[WORK ITEM] Please copy exactly every line from the one that contains "camera: 160 degrees left, 5 degrees down" to the end of the data below, with both ends included and no other lines.

━━━━━ SOURCE MATERIAL

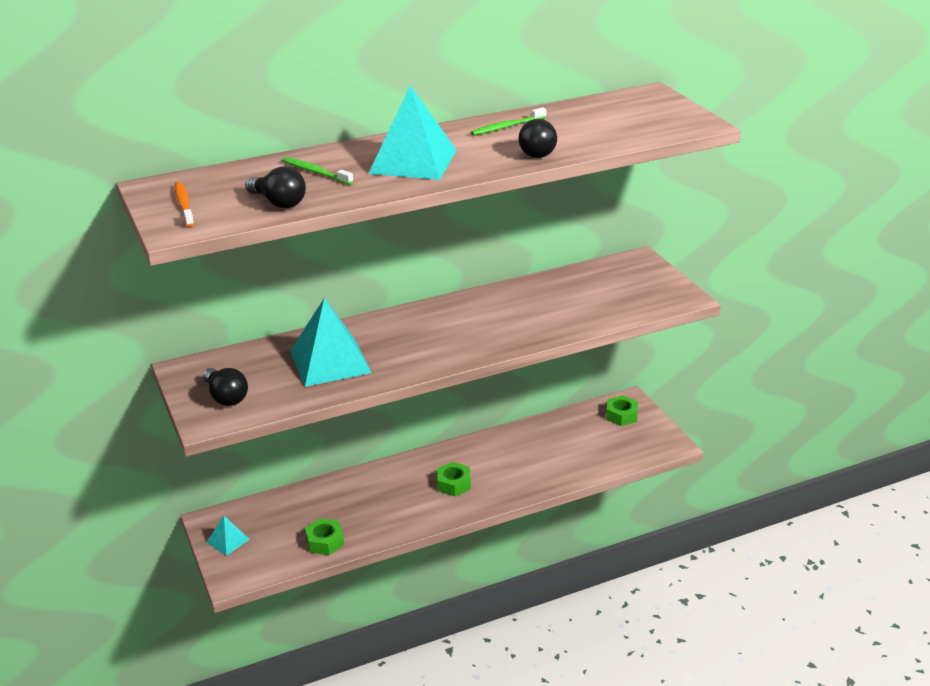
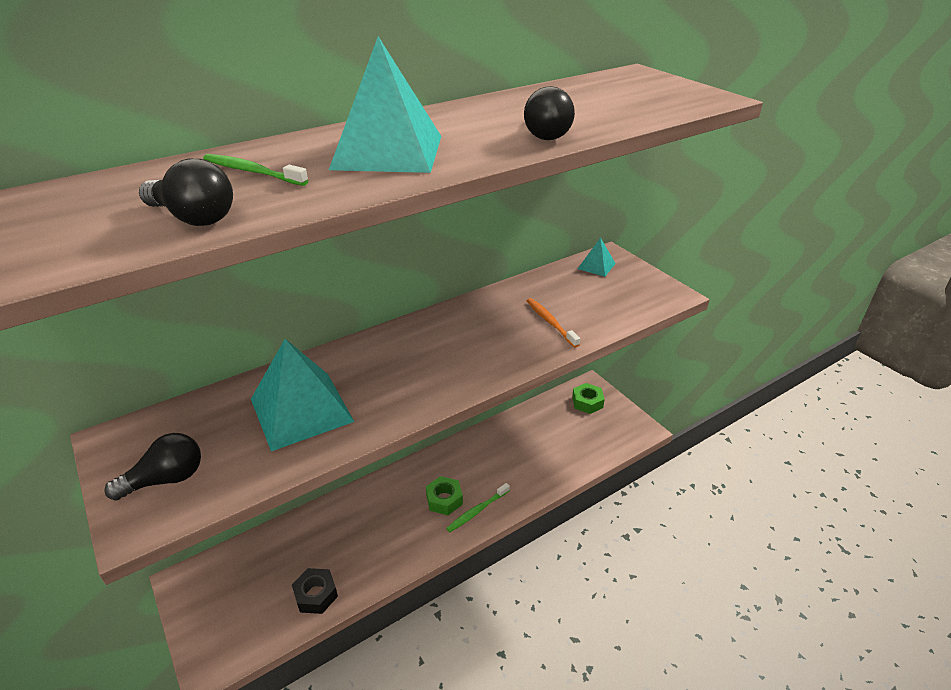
camera: 10 degrees left, 5 degrees up
(184, 205) = (37, 230): orange toothbrush -> orange toothbrush (550, 322)
(226, 397) = (166, 479): black light bulb -> black light bulb turned 75 degrees counterclockwise
(228, 540) = (204, 608): turquoise pyramid -> turquoise pyramid (596, 266)
(325, 542) = (316, 595): green nut -> black nut
(507, 127) = (493, 109): green toothbrush -> green toothbrush (477, 511)

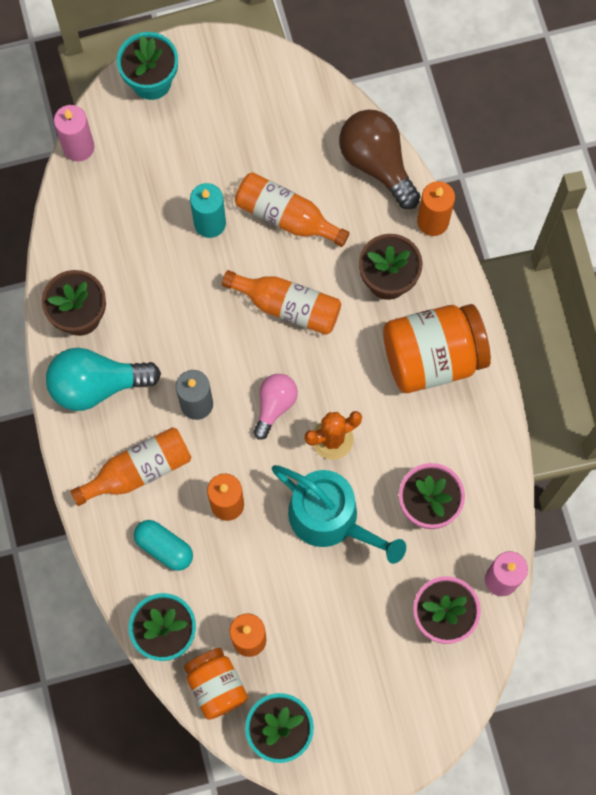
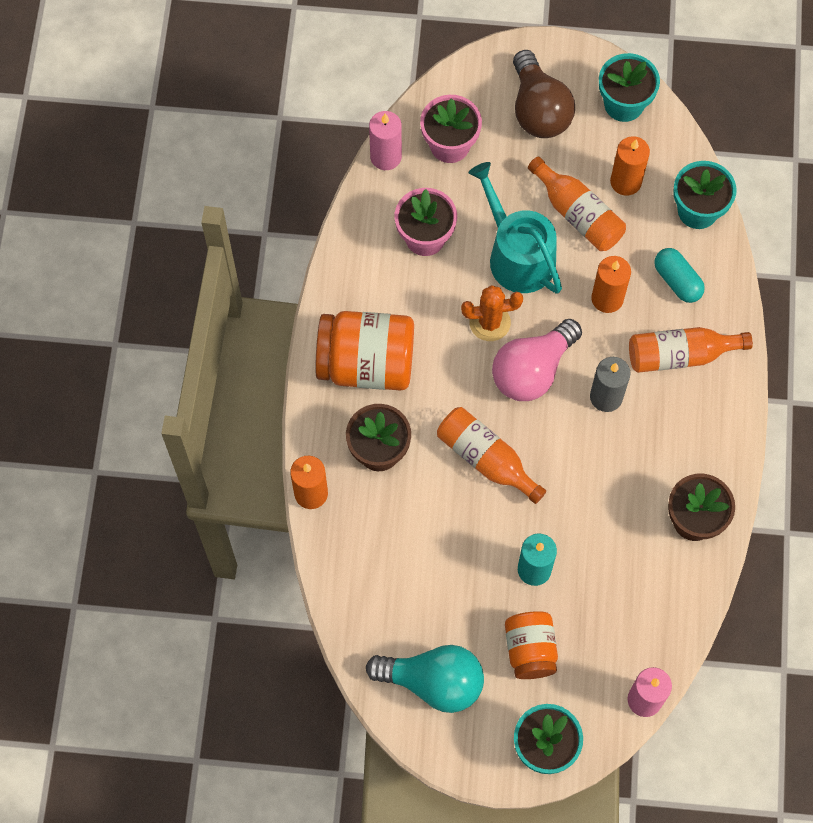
camera: 160 degrees left, 5 degrees down
(97, 385) = (697, 447): turquoise light bulb -> turquoise light bulb (433, 682)
(216, 686) = (667, 155): orange jar -> orange jar (530, 650)
(274, 405) = (532, 370): pink light bulb -> pink light bulb, size x1.65
(286, 216) = (455, 549): orange bottle -> orange bottle (578, 214)
(377, 163) = (342, 572): brown light bulb -> brown light bulb (538, 110)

━━━━━━━━━━

[RESULT FOR THIS EXERCISE]
camera: 160 degrees left, 5 degrees down
(97, 385) = (697, 447): turquoise light bulb -> turquoise light bulb (433, 682)
(216, 686) = (667, 155): orange jar -> orange jar (530, 650)
(274, 405) = (532, 370): pink light bulb -> pink light bulb, size x1.65
(286, 216) = (455, 549): orange bottle -> orange bottle (578, 214)
(377, 163) = (342, 572): brown light bulb -> brown light bulb (538, 110)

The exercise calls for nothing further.